The entries below are to be returned as written, with all pictures dropped.

──────── Records supplied ────────

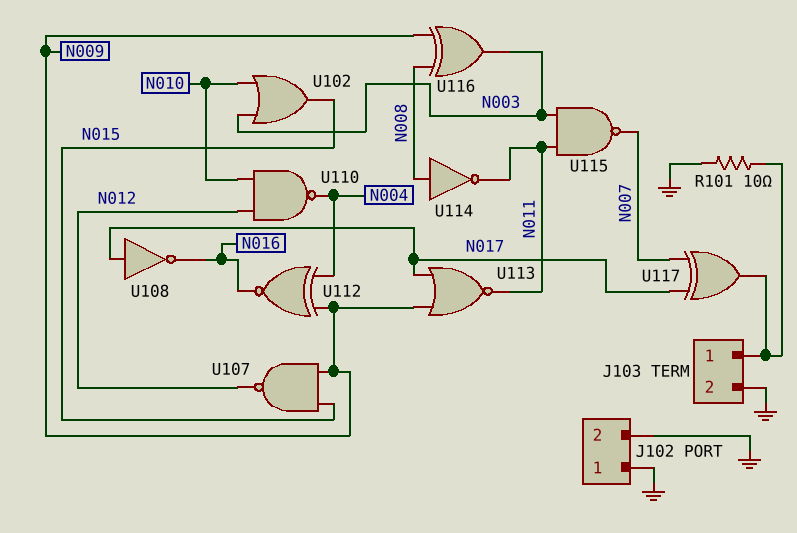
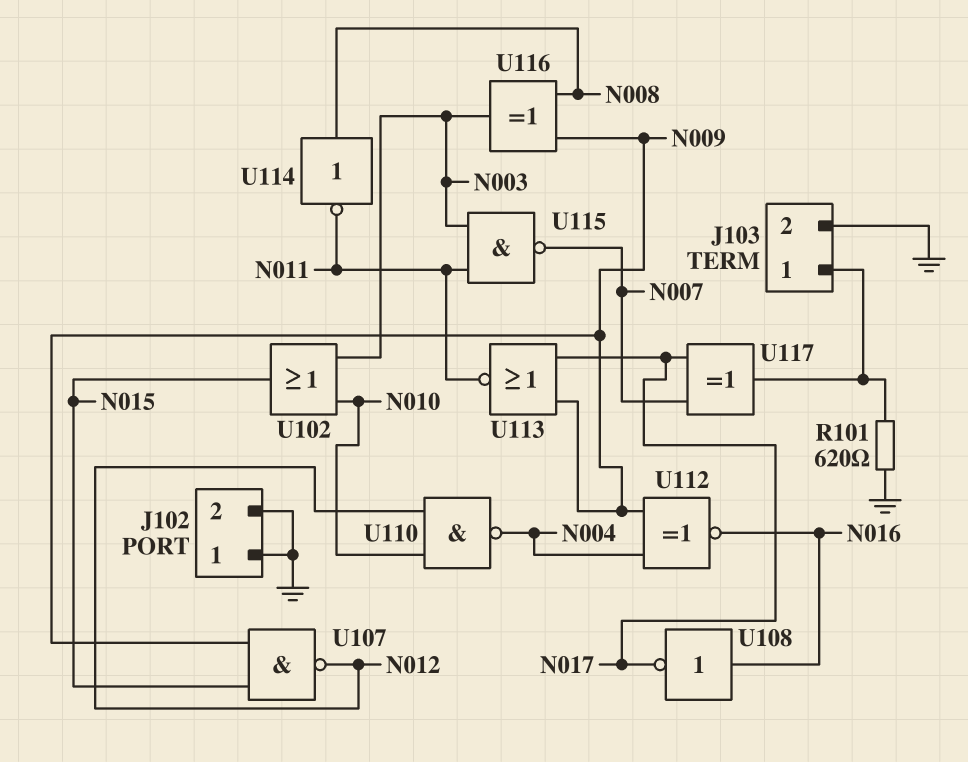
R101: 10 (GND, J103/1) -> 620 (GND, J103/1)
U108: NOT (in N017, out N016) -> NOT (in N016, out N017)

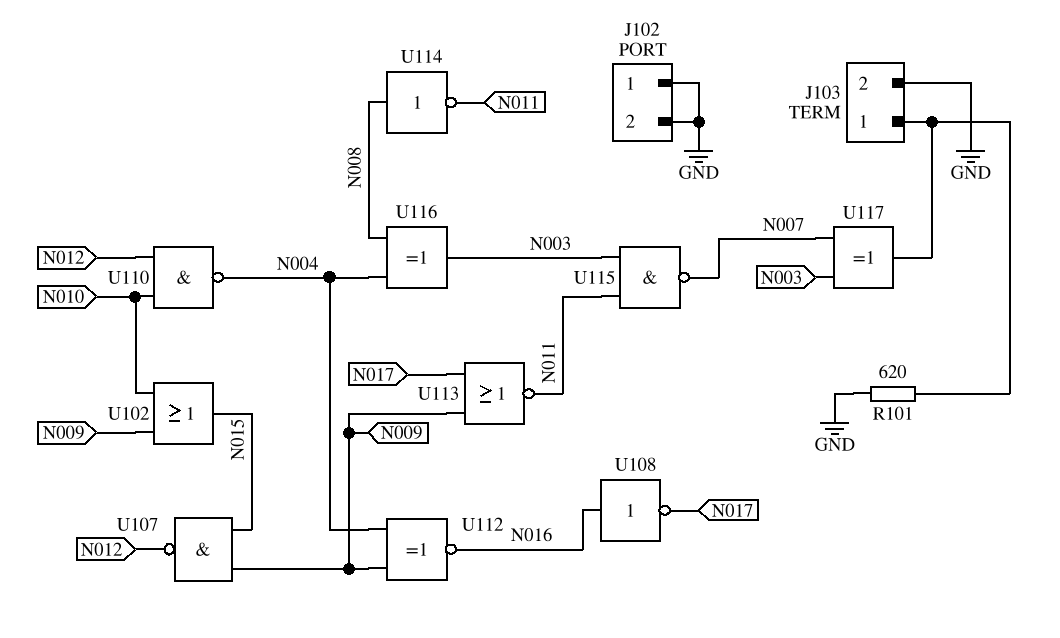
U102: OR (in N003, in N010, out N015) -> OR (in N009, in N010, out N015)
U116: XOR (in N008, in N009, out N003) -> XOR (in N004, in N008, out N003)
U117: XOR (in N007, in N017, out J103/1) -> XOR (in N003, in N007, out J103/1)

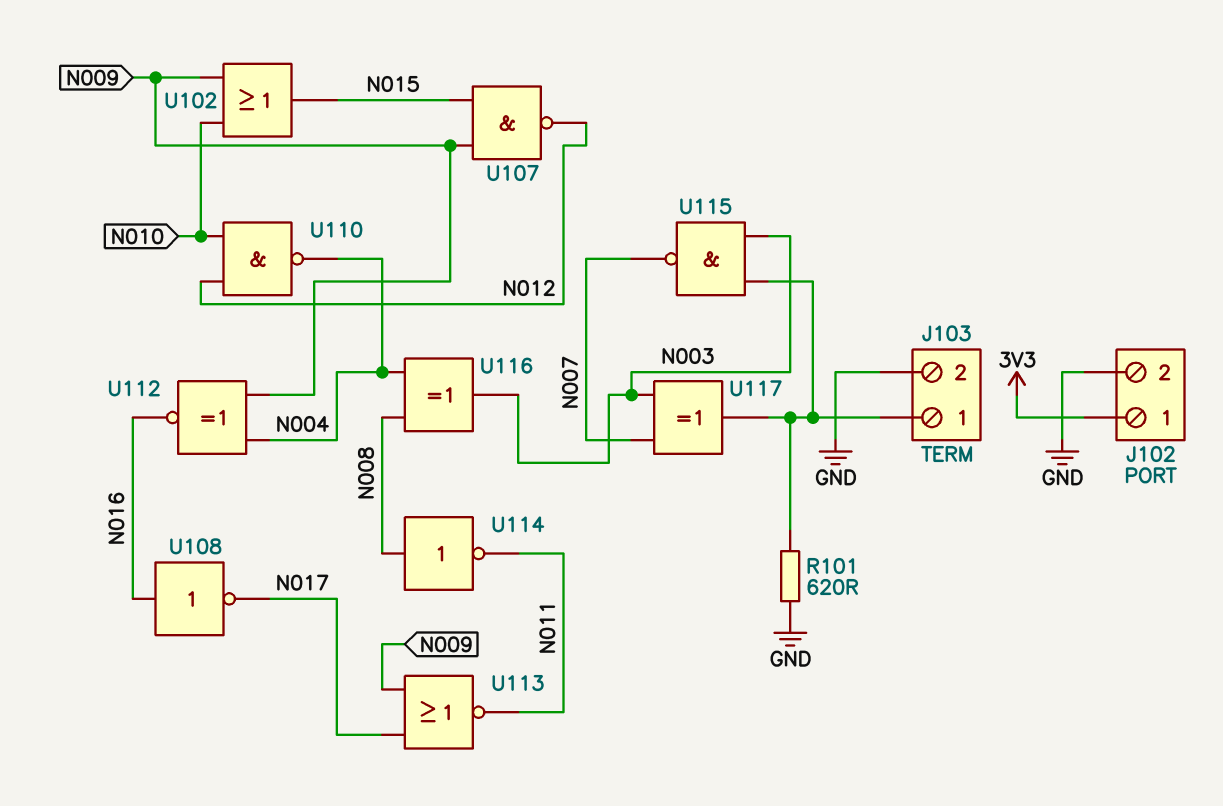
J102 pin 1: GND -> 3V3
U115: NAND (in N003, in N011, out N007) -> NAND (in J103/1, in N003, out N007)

────────

Exercise solution –
R101: 10 (GND, J103/1) -> 620 (GND, J103/1)
U108: NOT (in N017, out N016) -> NOT (in N016, out N017)

U102: OR (in N003, in N010, out N015) -> OR (in N009, in N010, out N015)
U116: XOR (in N008, in N009, out N003) -> XOR (in N004, in N008, out N003)
U117: XOR (in N007, in N017, out J103/1) -> XOR (in N003, in N007, out J103/1)

J102 pin 1: GND -> 3V3
U115: NAND (in N003, in N011, out N007) -> NAND (in J103/1, in N003, out N007)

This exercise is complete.